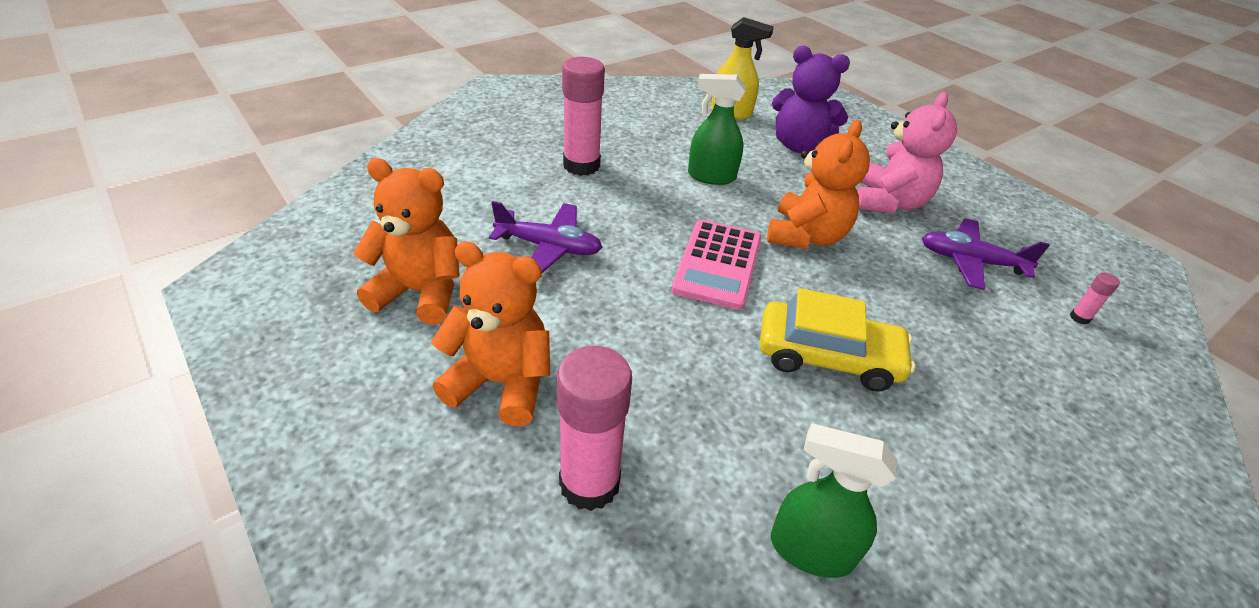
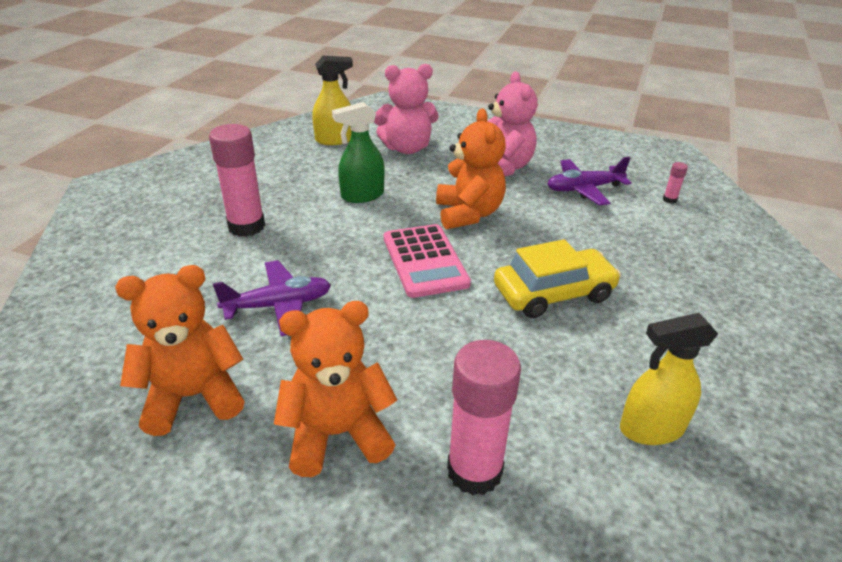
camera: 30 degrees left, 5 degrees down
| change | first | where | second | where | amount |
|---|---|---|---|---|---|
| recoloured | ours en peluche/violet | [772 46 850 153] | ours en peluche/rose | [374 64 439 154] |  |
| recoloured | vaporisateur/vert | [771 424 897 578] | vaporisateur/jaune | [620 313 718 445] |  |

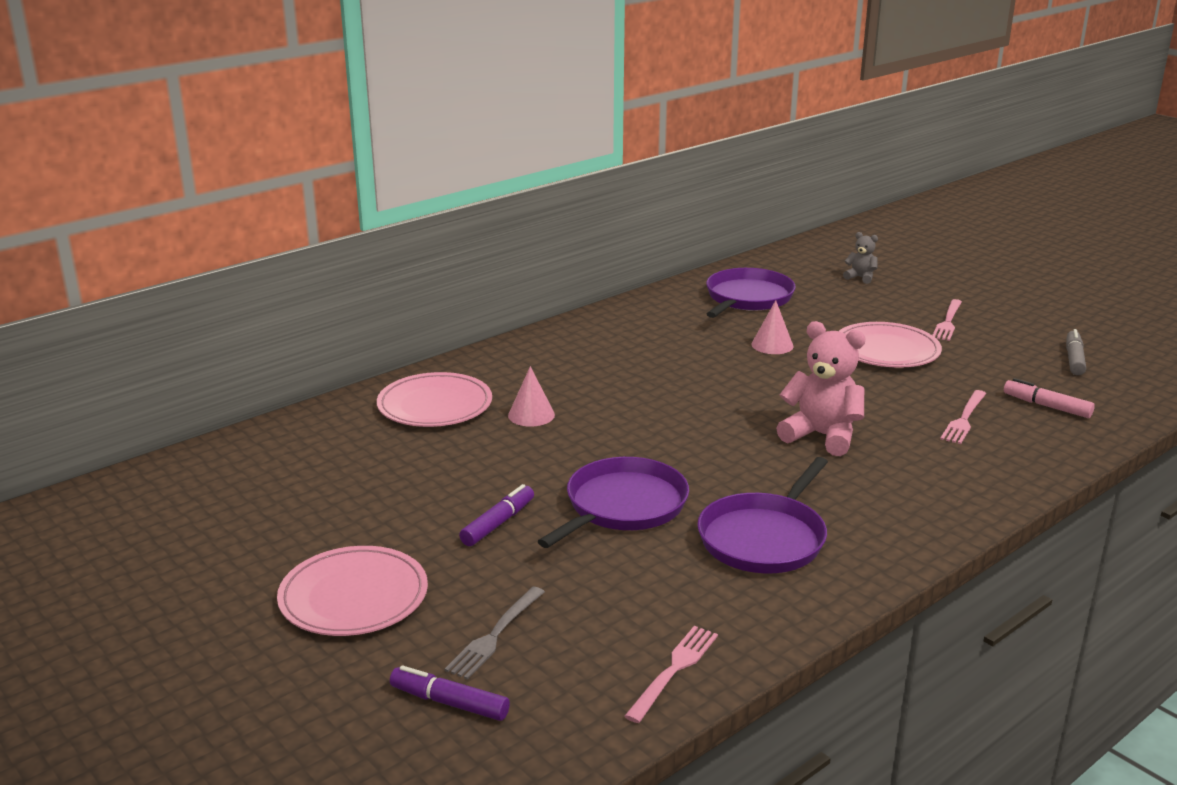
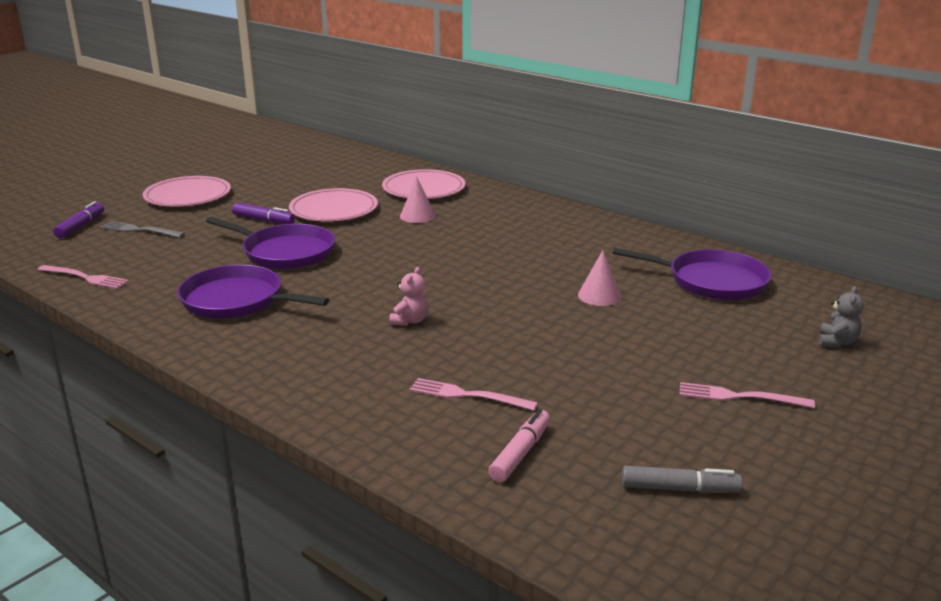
camera: 80 degrees right, 0 degrees up
| change | first | where | second | where | amount |
|---|---|---|---|---|---|
| resized | ours en peluche/rose | [776 321 865 456] |  | [389 267 428 326] | x0.51 |
| moved | assiette/rose | [839 322 942 368] |  | [289 188 378 222] |  |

::::

PROBLEM TO SOLVE:
Would you output the full listing exactly as it stands, minus the images?

YOUR RESPONSE:
camera: 30 degrees left, 5 degrees down
| change | first | where | second | where | amount |
|---|---|---|---|---|---|
| recoloured | ours en peluche/violet | [772 46 850 153] | ours en peluche/rose | [374 64 439 154] |  |
| recoloured | vaporisateur/vert | [771 424 897 578] | vaporisateur/jaune | [620 313 718 445] |  |

camera: 80 degrees right, 0 degrees up
| change | first | where | second | where | amount |
|---|---|---|---|---|---|
| resized | ours en peluche/rose | [776 321 865 456] |  | [389 267 428 326] | x0.51 |
| moved | assiette/rose | [839 322 942 368] |  | [289 188 378 222] |  |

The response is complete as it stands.